Work to complete => Give back, word for word, the lines in the listing below from the one holding "(444, 133) = (831, 541): none" down to the one holding "(566, 532) = (452, 200): orange", both ends included.

-- Records supplied follows --

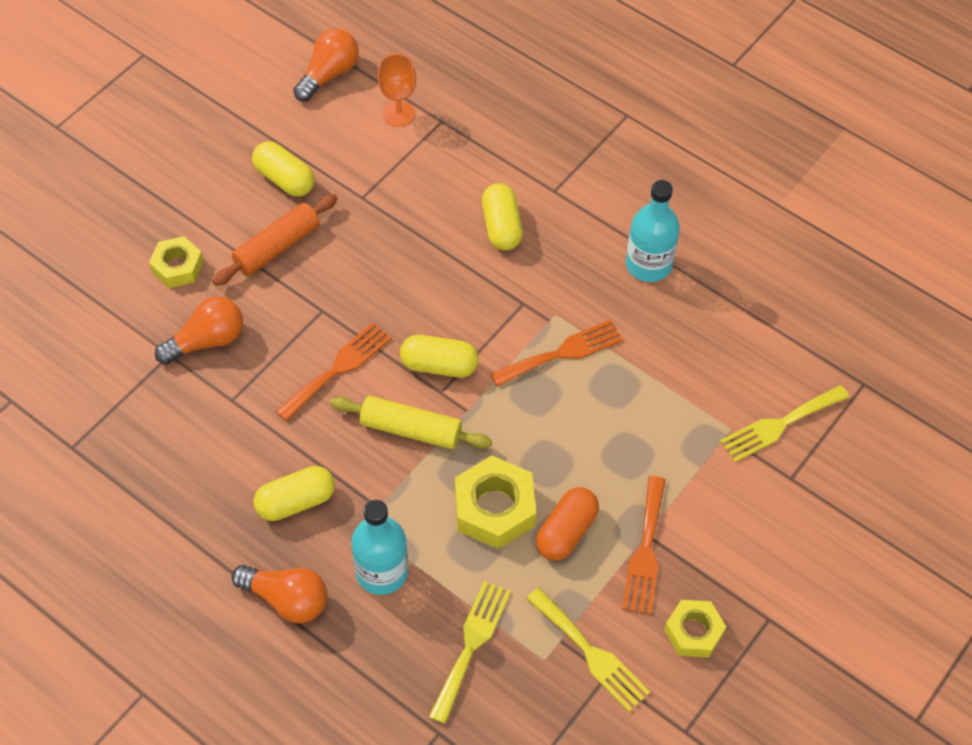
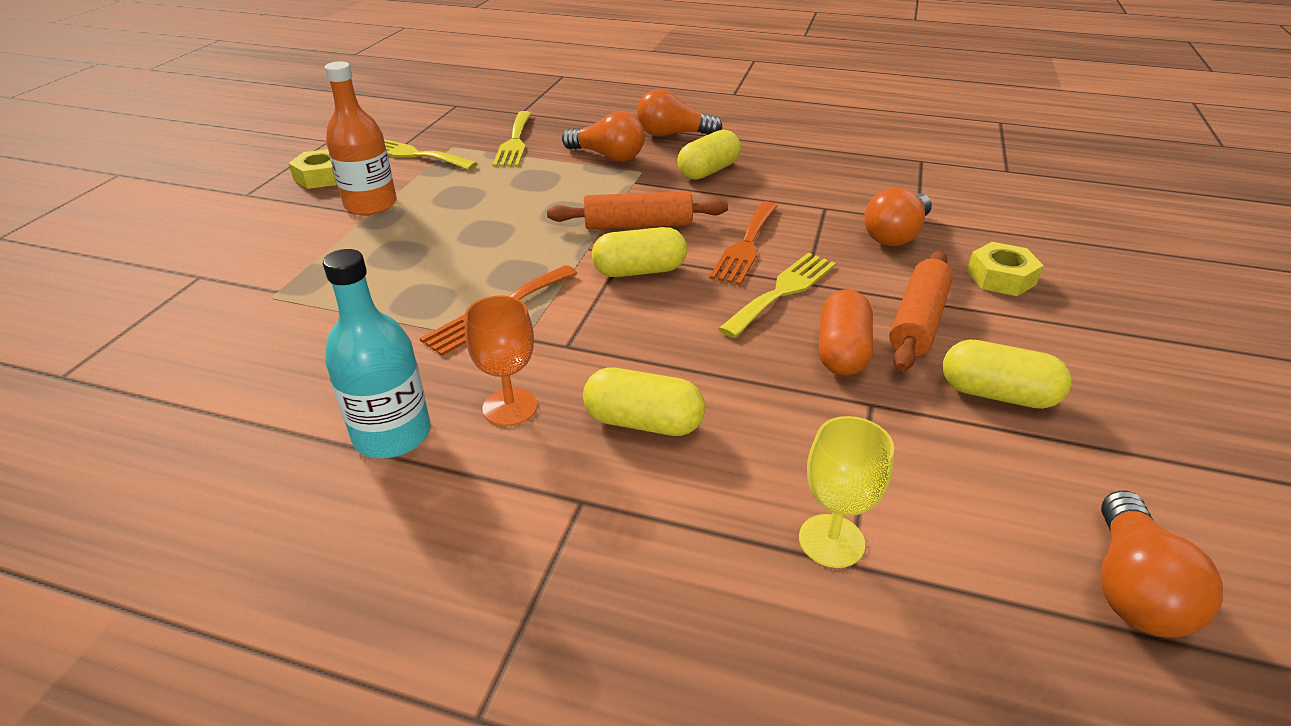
camera: 160 degrees right, 20 degrees down
(381, 572) = (608, 156): turquoise bottle -> orange light bulb
(398, 114) = (938, 551): orange goblet -> orange goblet (510, 407)
(411, 429) = (638, 225): yellow rolling pin -> orange rolling pin
(444, 133) = (831, 541): none -> yellow goblet
(494, 508) = (527, 199): yellow nut -> none
(501, 227) = (643, 422): yellow capsule -> yellow capsule turned 45 degrees counterclockwise
(566, 532) = (452, 200): orange capsule -> orange capsule (841, 351)
(645, 551) = (371, 205): orange fork -> orange bottle
(779, 425) = (204, 313): yellow fork -> yellow fork (782, 291)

-- Records supplied concluded --

Task response =>
(444, 133) = (831, 541): none -> yellow goblet
(494, 508) = (527, 199): yellow nut -> none
(501, 227) = (643, 422): yellow capsule -> yellow capsule turned 45 degrees counterclockwise
(566, 532) = (452, 200): orange capsule -> orange capsule (841, 351)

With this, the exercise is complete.